[Opening EXTRACTED MATERIAL section]
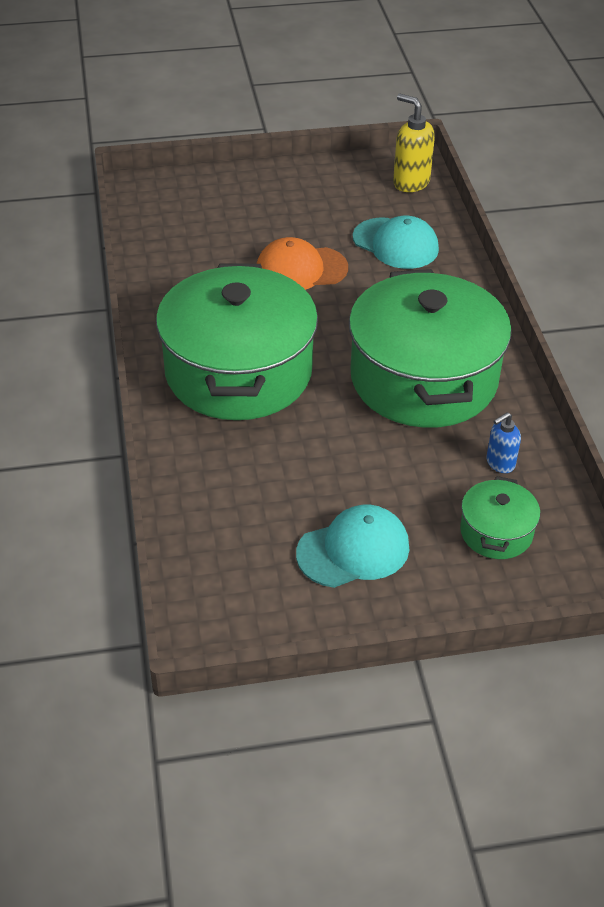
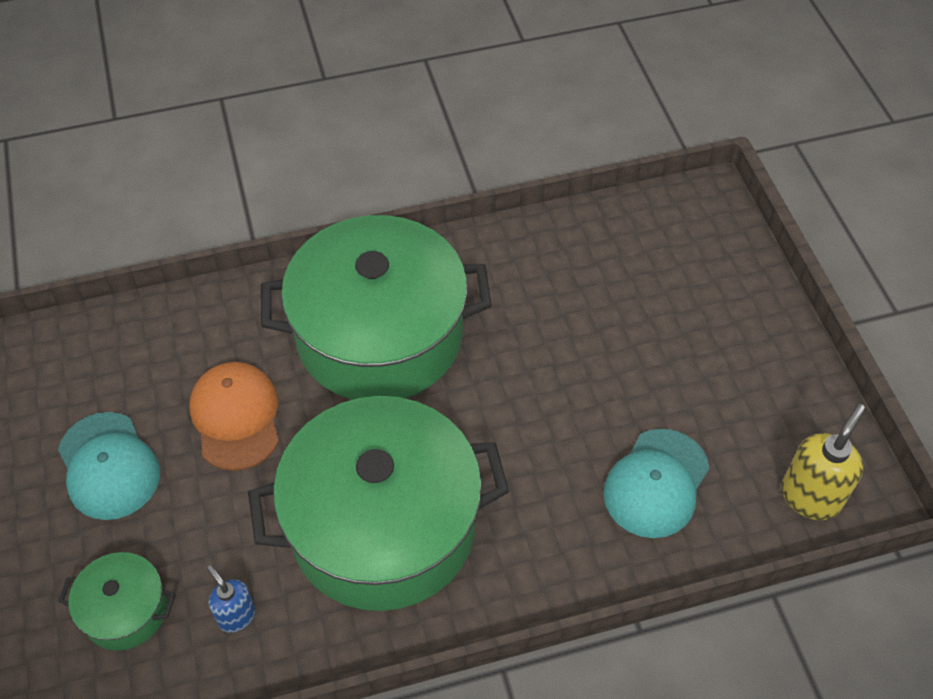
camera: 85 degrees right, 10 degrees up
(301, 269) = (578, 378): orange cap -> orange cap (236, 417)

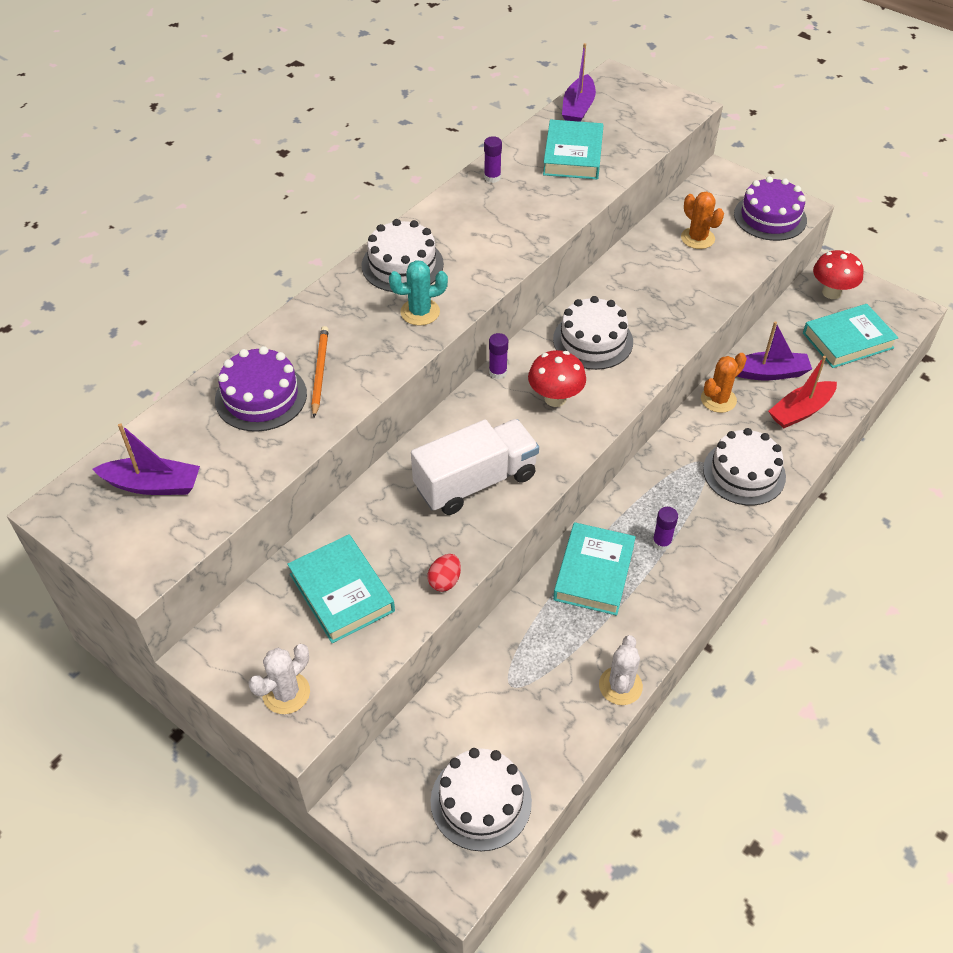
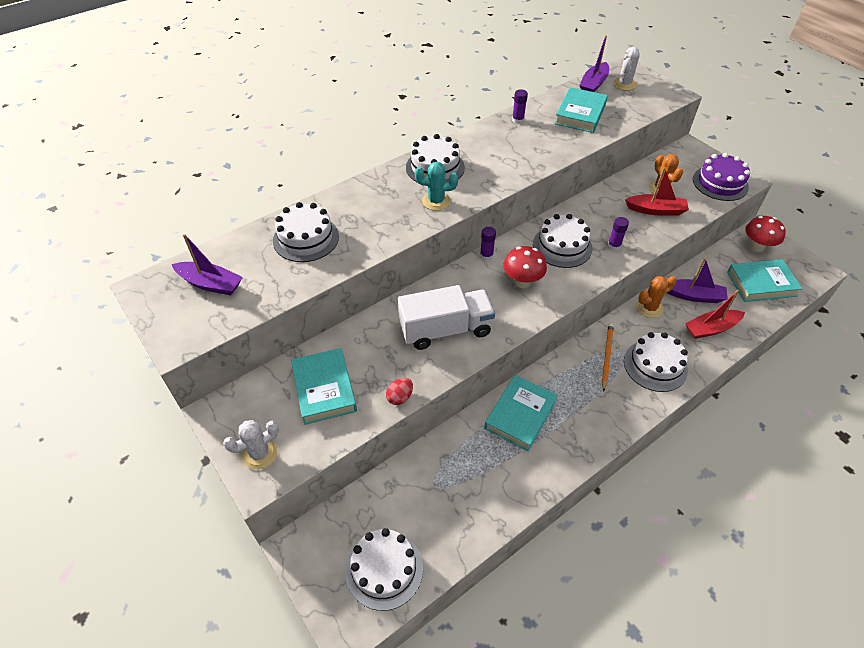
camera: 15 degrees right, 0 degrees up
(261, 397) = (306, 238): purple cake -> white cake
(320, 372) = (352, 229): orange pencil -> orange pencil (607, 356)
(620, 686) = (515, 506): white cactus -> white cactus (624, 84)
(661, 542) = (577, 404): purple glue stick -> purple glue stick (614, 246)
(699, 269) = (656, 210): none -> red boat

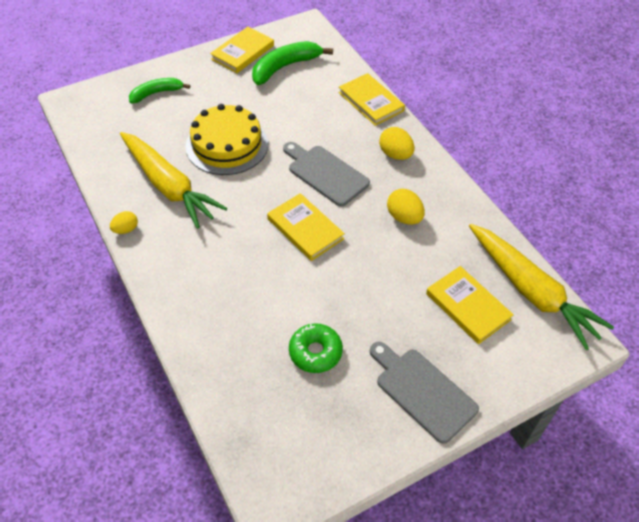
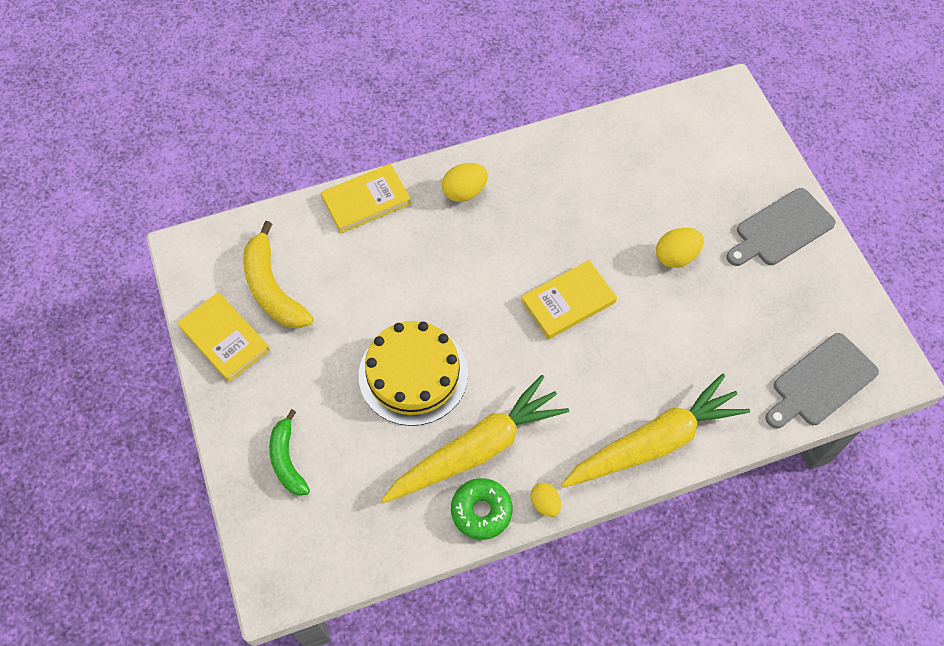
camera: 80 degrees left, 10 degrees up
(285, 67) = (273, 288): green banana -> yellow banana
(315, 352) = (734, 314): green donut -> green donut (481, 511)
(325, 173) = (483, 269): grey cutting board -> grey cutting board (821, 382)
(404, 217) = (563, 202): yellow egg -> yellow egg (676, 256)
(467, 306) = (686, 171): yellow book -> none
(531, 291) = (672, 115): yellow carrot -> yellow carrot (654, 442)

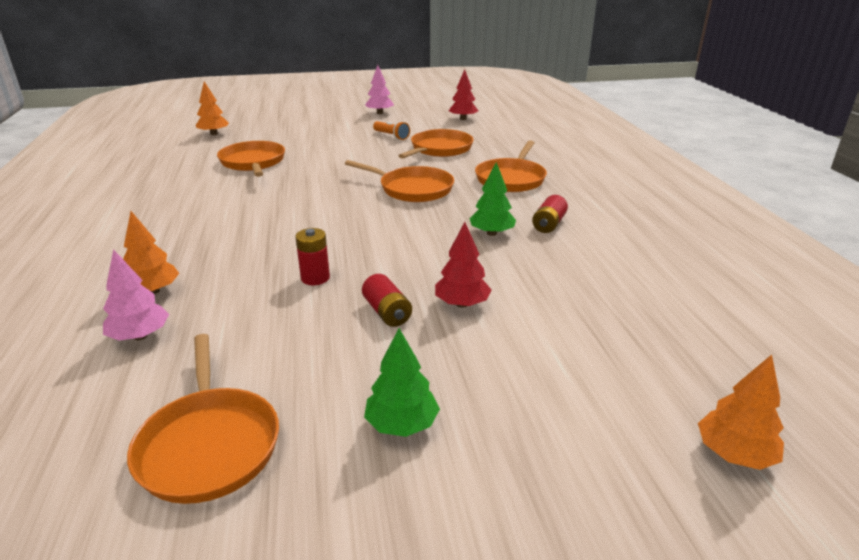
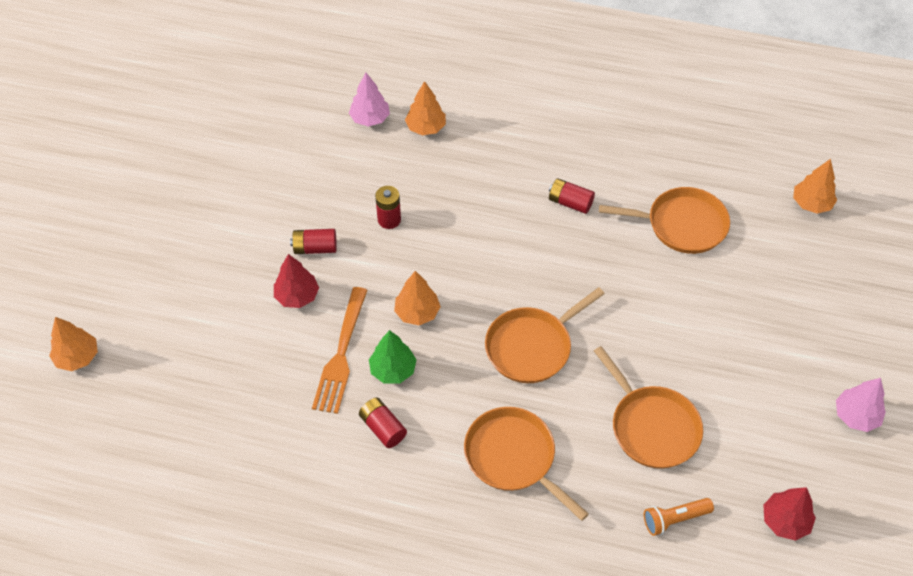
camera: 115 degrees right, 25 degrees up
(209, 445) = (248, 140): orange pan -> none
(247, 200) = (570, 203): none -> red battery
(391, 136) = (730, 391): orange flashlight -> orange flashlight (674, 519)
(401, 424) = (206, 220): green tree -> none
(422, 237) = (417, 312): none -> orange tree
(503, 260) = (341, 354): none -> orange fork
[Closing EXTRACTED MATERIAL section]
INSTRUCTIONS FOR THE TASK:
Could you return each line, unchanged, from the line containing "(404, 217) = (563, 202): yellow" through the last line of the entries above, leaving out the pictures?

EXERCISE OUTPUT:
(404, 217) = (563, 202): yellow egg -> yellow egg (676, 256)
(467, 306) = (686, 171): yellow book -> none
(531, 291) = (672, 115): yellow carrot -> yellow carrot (654, 442)

camera: 115 degrees right, 25 degrees up
(209, 445) = (248, 140): orange pan -> none
(247, 200) = (570, 203): none -> red battery
(391, 136) = (730, 391): orange flashlight -> orange flashlight (674, 519)
(401, 424) = (206, 220): green tree -> none
(422, 237) = (417, 312): none -> orange tree
(503, 260) = (341, 354): none -> orange fork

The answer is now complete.